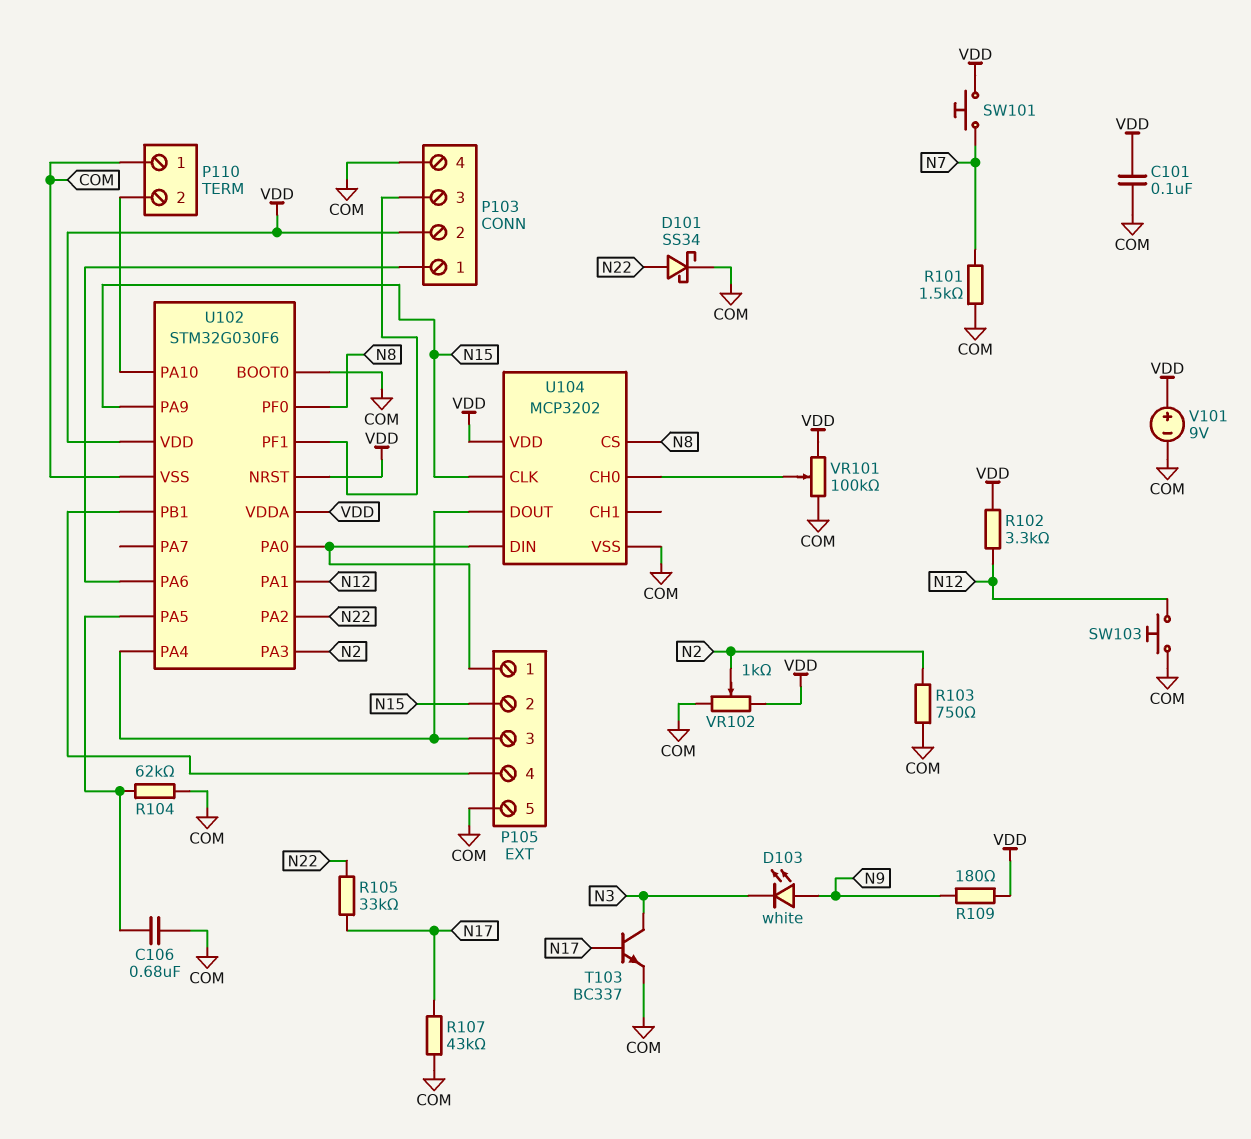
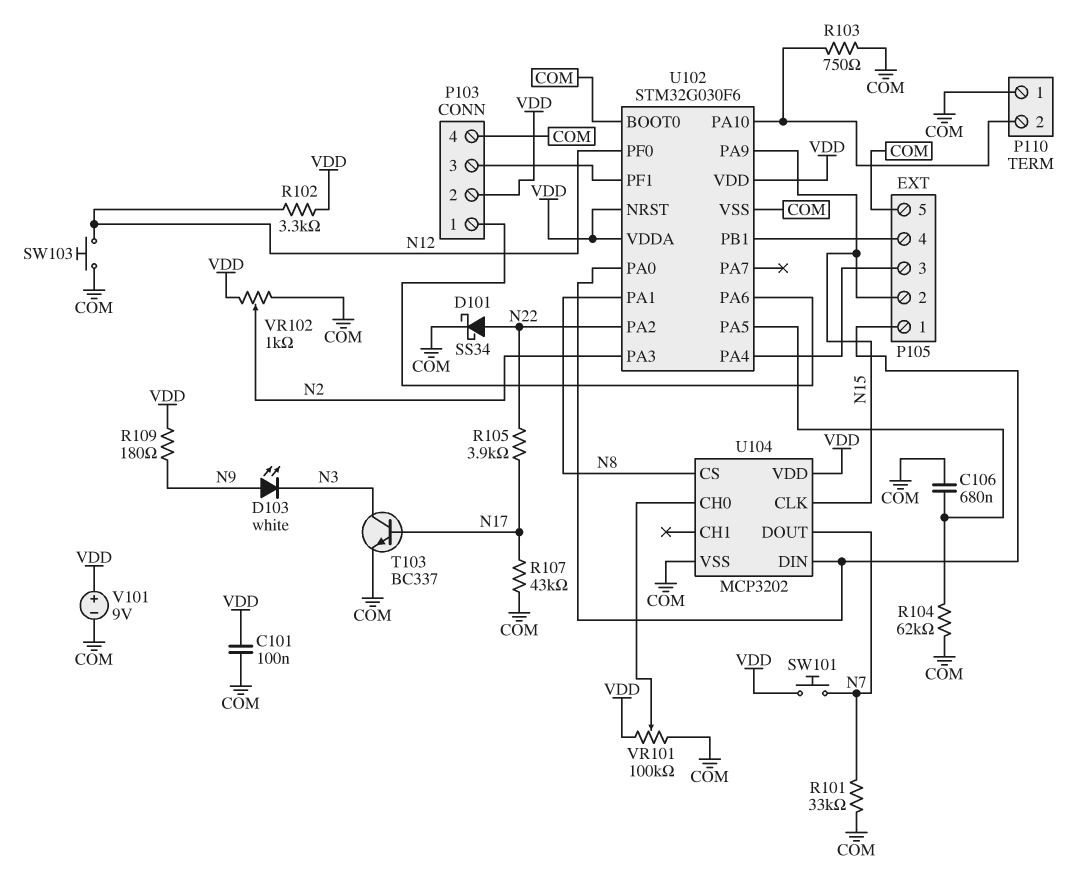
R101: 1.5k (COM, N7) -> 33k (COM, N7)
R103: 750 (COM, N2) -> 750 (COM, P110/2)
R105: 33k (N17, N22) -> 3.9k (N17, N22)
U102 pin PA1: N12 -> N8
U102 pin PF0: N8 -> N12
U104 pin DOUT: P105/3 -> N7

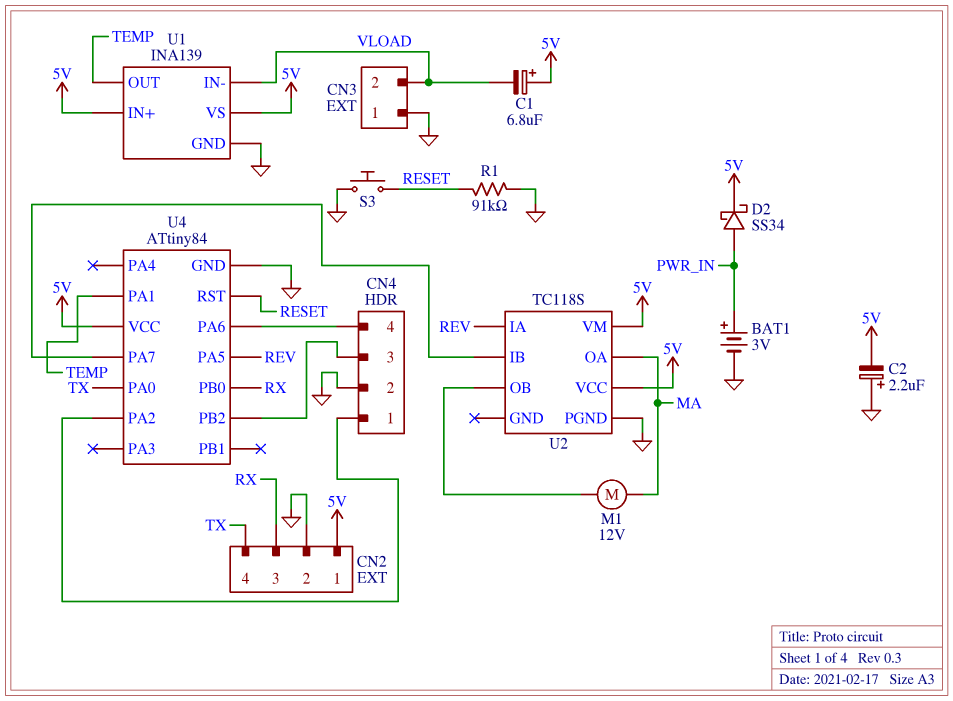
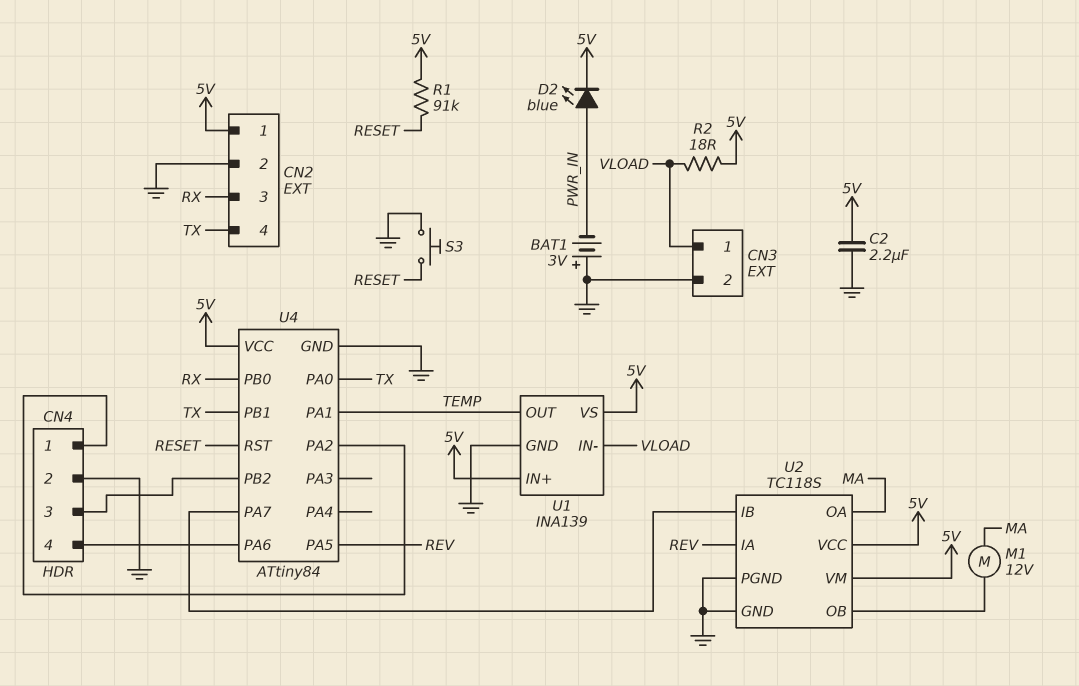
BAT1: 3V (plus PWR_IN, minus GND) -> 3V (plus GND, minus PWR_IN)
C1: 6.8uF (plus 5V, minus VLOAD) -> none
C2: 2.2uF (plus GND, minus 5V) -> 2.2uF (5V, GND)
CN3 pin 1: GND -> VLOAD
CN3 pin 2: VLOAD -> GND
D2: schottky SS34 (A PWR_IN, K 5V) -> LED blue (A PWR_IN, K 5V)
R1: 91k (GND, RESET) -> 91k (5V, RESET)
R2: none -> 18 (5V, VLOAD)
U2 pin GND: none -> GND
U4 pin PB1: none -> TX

...

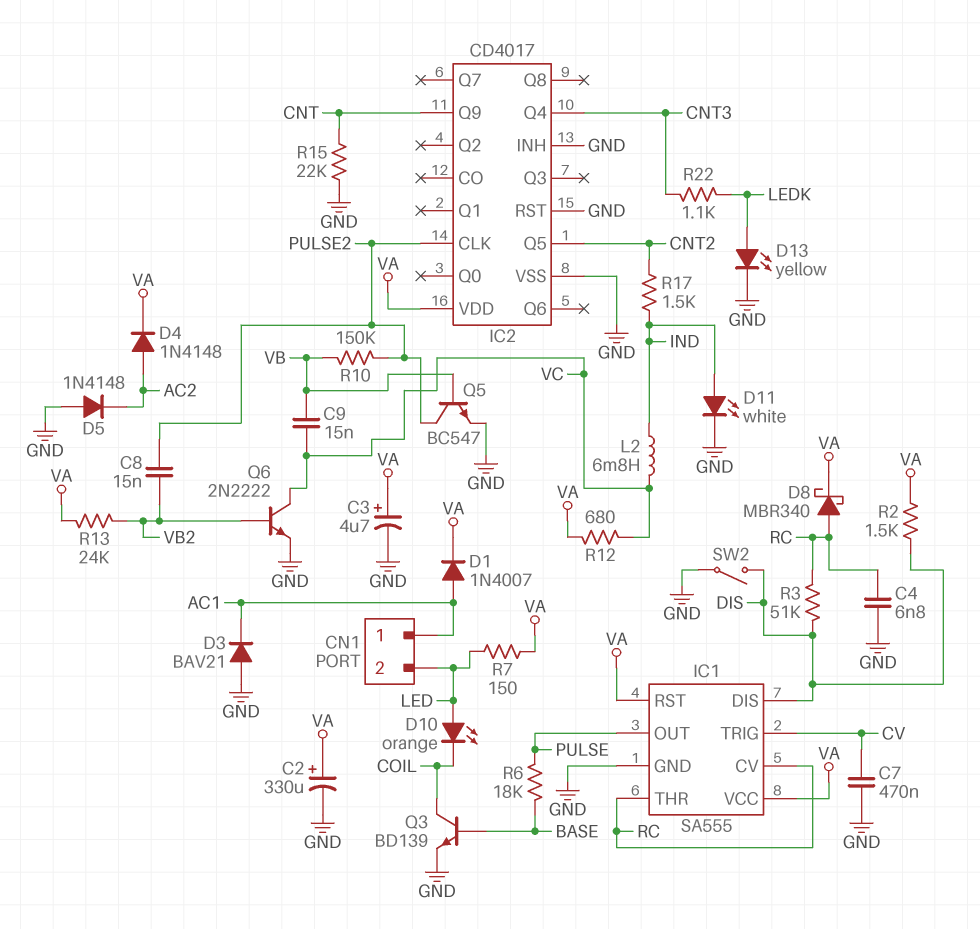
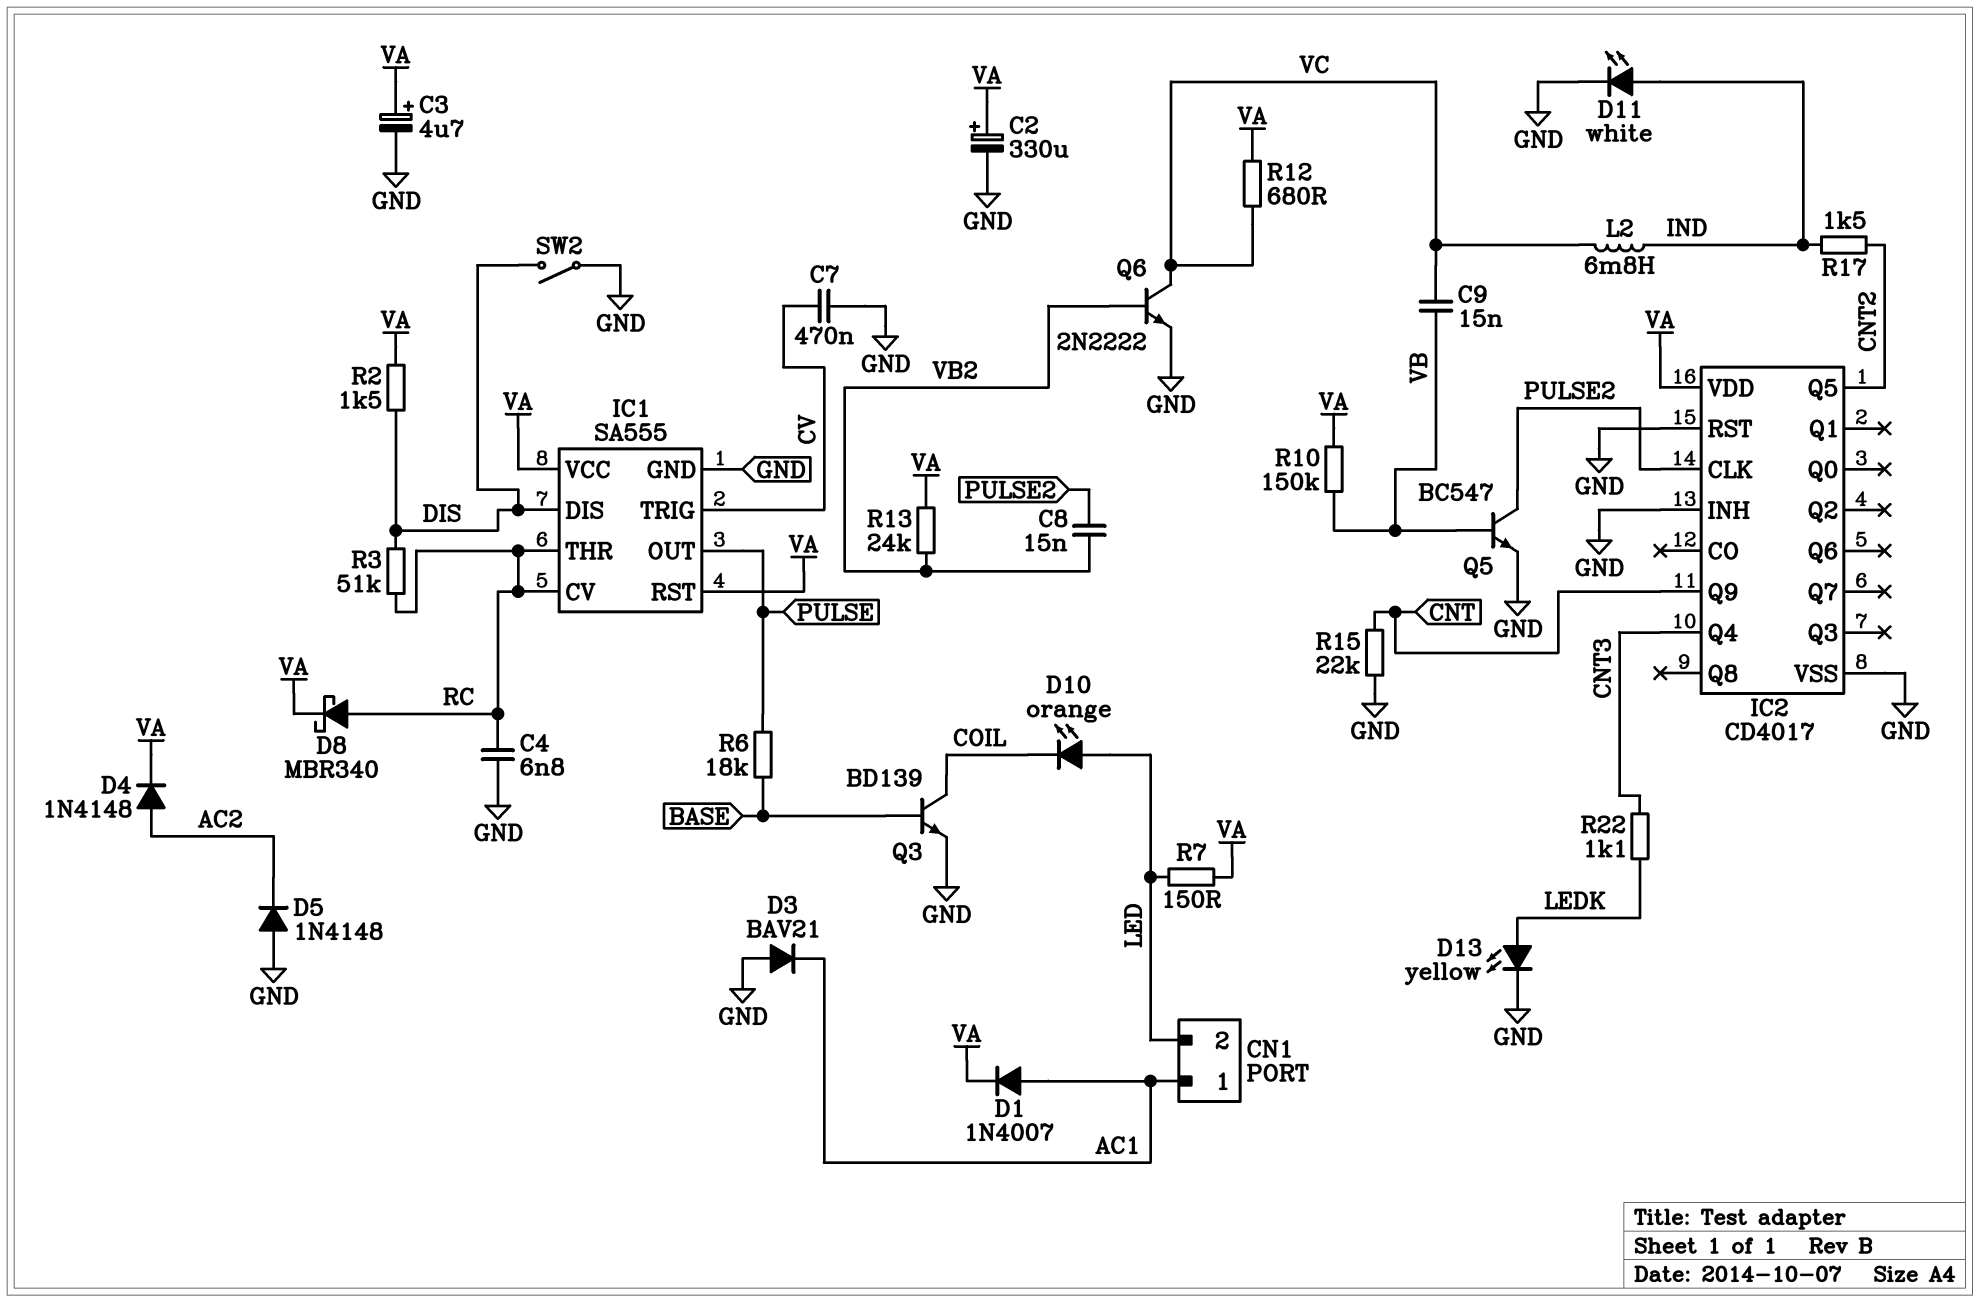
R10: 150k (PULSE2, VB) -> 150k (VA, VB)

_WHAT YOU SHOULD DO_
Find "R2: none -> 18 (5V, VLOAD)" in the entries above and copy that whole line exactly, then each line after it through the line that contains "U4 pin PB1: none -> TX".

_ANSWER TO THIS PROBLEM_
R2: none -> 18 (5V, VLOAD)
U2 pin GND: none -> GND
U4 pin PB1: none -> TX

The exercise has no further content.